Work through the data below and copy out every line where "diode" is found.

── RECORDS FOR THE EXERCISE ──

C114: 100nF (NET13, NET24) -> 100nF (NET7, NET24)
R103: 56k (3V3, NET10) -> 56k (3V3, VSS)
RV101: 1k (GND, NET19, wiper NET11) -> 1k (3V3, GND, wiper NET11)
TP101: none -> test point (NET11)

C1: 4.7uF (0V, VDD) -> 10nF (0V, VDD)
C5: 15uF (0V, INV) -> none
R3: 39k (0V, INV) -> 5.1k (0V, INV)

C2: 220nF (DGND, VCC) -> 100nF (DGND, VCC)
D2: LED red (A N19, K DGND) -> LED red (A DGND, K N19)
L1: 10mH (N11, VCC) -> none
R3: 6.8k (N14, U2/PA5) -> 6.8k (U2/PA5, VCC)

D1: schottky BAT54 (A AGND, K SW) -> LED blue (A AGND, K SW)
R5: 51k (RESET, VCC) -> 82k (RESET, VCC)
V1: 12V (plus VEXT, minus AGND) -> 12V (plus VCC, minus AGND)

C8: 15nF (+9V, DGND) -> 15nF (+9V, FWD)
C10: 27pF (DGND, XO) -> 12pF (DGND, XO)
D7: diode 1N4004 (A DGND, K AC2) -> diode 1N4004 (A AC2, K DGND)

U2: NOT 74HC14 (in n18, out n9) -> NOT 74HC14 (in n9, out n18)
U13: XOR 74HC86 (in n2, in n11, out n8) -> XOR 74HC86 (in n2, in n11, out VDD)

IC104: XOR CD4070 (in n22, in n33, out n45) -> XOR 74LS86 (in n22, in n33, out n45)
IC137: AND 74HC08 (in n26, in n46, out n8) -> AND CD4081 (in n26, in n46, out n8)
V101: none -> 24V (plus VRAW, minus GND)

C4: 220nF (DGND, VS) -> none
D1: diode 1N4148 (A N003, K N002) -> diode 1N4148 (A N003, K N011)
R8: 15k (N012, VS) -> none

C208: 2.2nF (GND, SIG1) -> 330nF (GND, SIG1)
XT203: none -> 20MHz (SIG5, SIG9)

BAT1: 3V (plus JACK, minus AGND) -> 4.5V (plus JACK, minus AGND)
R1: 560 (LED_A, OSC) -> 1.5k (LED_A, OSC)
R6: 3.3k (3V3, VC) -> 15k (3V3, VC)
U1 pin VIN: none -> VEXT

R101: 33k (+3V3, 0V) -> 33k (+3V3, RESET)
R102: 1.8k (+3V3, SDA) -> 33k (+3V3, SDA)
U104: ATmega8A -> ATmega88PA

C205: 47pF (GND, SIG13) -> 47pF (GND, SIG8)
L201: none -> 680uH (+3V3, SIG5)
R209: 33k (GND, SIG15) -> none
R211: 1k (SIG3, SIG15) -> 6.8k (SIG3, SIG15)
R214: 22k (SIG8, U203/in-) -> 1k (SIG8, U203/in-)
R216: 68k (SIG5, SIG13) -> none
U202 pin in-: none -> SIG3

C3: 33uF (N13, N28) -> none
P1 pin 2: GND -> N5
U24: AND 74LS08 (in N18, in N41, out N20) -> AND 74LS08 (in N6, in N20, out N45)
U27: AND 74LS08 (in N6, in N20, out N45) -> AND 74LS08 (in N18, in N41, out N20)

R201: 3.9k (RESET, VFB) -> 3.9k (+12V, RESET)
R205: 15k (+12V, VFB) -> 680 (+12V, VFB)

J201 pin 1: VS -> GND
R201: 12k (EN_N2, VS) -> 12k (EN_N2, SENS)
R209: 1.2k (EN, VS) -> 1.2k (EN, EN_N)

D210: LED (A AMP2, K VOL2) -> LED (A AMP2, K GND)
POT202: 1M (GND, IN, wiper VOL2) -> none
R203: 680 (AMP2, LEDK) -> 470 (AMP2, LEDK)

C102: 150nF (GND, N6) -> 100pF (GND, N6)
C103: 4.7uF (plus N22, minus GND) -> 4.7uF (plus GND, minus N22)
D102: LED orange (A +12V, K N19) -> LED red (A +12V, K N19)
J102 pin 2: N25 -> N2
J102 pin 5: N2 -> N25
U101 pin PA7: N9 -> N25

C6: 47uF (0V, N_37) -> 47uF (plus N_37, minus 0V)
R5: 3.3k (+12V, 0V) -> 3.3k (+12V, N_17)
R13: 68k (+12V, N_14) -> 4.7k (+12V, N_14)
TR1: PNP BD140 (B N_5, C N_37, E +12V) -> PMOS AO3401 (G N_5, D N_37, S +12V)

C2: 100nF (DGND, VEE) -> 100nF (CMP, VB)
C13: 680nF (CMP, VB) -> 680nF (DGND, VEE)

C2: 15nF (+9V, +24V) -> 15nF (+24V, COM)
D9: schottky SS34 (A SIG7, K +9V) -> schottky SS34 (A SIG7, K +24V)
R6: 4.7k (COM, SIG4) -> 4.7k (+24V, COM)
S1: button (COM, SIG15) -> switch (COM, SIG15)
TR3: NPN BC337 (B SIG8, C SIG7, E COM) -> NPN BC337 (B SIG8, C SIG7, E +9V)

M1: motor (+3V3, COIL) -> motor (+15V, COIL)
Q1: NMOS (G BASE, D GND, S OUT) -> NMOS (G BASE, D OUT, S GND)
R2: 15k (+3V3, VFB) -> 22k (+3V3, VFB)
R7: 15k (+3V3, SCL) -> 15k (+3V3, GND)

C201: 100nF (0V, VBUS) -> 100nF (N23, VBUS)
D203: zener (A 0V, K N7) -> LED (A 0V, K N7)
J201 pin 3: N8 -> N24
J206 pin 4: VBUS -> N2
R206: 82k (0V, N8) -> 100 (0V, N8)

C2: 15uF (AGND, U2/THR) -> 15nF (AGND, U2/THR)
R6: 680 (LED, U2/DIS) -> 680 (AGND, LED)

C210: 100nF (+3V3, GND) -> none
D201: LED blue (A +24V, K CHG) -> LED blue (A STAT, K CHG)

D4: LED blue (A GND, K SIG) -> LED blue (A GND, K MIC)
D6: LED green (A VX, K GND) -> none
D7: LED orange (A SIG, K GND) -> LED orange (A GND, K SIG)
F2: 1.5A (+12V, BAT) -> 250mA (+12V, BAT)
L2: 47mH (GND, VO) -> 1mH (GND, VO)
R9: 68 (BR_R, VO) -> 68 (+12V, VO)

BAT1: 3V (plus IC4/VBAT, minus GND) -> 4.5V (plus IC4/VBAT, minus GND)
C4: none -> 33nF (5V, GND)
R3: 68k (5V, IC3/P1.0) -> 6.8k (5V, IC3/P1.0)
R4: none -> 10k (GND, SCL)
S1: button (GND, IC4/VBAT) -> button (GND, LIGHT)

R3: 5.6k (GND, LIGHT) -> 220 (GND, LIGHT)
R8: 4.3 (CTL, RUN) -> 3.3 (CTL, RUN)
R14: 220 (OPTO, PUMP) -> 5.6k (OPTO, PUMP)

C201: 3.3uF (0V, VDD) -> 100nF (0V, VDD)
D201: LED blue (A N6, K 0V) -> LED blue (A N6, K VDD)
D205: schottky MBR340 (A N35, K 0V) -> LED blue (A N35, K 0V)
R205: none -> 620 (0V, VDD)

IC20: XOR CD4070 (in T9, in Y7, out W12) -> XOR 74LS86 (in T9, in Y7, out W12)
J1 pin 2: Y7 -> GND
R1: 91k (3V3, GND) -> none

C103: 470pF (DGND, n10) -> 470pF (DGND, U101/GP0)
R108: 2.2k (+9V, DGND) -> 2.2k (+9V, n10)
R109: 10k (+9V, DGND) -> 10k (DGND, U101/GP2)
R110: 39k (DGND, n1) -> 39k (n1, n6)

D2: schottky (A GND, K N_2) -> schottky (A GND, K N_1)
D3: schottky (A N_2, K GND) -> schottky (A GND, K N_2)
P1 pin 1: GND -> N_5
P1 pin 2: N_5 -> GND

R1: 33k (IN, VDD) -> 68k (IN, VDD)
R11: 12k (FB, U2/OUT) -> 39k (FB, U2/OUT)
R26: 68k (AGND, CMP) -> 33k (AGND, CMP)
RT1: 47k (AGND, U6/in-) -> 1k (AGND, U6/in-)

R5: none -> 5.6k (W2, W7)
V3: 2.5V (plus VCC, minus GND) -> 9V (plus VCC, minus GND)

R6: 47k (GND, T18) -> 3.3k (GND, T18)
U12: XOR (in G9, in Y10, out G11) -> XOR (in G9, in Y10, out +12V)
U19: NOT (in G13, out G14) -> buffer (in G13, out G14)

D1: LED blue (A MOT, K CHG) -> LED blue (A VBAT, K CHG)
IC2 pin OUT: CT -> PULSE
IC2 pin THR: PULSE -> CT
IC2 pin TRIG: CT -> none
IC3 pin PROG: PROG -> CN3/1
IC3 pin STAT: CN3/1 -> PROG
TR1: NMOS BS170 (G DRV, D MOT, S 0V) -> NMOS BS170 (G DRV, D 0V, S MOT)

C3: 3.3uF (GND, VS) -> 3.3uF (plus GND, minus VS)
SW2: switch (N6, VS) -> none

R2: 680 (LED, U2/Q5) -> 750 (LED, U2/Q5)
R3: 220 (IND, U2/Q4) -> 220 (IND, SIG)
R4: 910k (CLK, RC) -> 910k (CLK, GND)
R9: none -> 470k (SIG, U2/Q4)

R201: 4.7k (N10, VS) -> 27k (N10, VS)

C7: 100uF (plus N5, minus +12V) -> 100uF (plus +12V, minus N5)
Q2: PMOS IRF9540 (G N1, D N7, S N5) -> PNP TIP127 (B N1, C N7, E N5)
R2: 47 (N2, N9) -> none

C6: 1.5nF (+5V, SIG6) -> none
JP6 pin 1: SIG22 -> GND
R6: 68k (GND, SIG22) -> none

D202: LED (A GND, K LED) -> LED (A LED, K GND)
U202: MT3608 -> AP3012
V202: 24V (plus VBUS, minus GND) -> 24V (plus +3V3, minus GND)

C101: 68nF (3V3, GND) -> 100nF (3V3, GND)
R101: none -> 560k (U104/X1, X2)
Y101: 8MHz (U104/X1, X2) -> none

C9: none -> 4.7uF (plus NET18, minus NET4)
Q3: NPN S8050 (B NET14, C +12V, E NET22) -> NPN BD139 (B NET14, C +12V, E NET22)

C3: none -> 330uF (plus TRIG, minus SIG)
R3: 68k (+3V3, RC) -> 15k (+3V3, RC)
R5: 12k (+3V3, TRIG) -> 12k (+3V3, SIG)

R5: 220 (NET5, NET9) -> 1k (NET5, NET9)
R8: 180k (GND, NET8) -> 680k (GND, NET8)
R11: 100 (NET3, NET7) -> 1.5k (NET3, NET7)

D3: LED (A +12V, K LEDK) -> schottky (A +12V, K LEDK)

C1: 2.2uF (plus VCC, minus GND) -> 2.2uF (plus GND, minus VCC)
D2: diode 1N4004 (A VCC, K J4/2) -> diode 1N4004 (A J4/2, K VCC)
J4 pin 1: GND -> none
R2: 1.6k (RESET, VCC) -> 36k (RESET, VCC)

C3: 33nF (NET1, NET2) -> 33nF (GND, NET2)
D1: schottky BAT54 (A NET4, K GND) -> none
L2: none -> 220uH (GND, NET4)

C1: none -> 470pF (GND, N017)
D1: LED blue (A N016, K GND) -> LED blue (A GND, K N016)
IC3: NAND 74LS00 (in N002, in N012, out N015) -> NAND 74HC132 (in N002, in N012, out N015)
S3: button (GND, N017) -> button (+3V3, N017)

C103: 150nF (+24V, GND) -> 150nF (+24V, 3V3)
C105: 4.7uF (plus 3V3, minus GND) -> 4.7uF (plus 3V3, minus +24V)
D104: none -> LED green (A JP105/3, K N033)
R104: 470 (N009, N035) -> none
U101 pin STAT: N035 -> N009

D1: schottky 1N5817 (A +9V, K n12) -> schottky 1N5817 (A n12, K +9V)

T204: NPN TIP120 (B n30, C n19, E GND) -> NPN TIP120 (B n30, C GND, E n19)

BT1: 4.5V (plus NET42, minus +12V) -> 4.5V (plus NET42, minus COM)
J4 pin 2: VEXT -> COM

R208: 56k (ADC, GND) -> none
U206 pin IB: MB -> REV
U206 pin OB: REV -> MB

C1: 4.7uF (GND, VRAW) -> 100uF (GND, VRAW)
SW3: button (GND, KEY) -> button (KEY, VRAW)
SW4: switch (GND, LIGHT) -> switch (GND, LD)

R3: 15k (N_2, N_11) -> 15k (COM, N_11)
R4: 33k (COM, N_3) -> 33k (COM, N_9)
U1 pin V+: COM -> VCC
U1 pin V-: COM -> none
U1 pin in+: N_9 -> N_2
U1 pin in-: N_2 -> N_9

───

▸ **SOLVED EXERCISE**:
D7: diode 1N4004 (A DGND, K AC2) -> diode 1N4004 (A AC2, K DGND)
D1: diode 1N4148 (A N003, K N002) -> diode 1N4148 (A N003, K N011)
D2: diode 1N4004 (A VCC, K J4/2) -> diode 1N4004 (A J4/2, K VCC)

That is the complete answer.